### Supplied material
-- Opening Marker --
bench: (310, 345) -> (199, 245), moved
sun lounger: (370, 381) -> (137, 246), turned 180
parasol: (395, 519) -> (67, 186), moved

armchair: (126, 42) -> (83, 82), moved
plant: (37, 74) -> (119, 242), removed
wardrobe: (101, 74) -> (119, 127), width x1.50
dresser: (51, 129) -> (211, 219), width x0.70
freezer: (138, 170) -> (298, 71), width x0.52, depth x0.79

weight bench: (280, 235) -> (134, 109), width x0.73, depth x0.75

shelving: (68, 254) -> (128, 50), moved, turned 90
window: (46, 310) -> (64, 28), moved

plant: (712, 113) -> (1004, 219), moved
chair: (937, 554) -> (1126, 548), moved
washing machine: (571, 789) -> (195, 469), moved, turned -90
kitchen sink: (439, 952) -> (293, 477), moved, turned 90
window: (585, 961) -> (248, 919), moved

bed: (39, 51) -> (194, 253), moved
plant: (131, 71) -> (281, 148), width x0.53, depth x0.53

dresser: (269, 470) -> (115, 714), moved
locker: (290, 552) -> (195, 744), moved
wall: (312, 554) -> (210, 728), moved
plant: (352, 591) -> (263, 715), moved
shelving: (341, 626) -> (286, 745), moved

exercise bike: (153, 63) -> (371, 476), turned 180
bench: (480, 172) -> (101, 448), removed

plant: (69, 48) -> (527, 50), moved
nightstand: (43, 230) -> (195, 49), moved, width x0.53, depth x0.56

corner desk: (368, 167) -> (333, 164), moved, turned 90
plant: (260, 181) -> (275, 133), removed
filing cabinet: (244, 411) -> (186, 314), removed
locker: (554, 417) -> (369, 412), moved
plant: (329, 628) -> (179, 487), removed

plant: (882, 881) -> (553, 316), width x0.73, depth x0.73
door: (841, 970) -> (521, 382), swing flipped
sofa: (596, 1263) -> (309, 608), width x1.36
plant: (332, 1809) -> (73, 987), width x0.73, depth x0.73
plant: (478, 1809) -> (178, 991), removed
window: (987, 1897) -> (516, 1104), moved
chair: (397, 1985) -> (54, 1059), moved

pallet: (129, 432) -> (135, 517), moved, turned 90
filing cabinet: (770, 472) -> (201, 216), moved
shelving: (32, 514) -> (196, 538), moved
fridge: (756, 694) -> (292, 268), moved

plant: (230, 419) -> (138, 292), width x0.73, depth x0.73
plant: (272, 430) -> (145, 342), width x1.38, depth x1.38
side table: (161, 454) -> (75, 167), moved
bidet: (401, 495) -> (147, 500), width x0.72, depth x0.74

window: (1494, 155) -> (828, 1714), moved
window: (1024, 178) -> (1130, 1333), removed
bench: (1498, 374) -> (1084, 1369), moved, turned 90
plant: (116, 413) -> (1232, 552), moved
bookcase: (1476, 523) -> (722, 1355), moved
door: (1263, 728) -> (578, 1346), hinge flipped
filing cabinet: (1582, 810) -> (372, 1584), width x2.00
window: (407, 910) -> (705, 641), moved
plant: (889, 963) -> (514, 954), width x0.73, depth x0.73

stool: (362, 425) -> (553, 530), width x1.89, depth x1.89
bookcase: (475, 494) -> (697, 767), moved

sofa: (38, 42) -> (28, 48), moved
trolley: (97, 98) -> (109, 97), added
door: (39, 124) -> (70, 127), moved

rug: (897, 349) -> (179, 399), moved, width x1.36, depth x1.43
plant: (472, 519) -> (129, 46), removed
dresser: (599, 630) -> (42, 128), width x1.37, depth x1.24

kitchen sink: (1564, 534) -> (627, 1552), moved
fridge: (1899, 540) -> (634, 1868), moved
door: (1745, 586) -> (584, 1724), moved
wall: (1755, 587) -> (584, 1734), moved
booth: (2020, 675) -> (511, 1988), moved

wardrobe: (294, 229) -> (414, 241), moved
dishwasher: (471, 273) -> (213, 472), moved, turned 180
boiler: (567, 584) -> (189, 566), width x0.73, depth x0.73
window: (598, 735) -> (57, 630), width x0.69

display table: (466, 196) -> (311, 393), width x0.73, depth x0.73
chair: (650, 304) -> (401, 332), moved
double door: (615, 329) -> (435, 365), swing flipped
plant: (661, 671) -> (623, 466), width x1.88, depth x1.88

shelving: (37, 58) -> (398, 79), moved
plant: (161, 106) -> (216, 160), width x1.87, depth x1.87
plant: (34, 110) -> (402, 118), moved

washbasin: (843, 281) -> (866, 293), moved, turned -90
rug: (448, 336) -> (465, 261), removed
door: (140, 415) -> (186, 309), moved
-- Closing Marker --
Search the listing for the string "table". Copy each line where it is found.

### Exercise answer
side table: (161, 454) -> (75, 167), moved
display table: (466, 196) -> (311, 393), width x0.73, depth x0.73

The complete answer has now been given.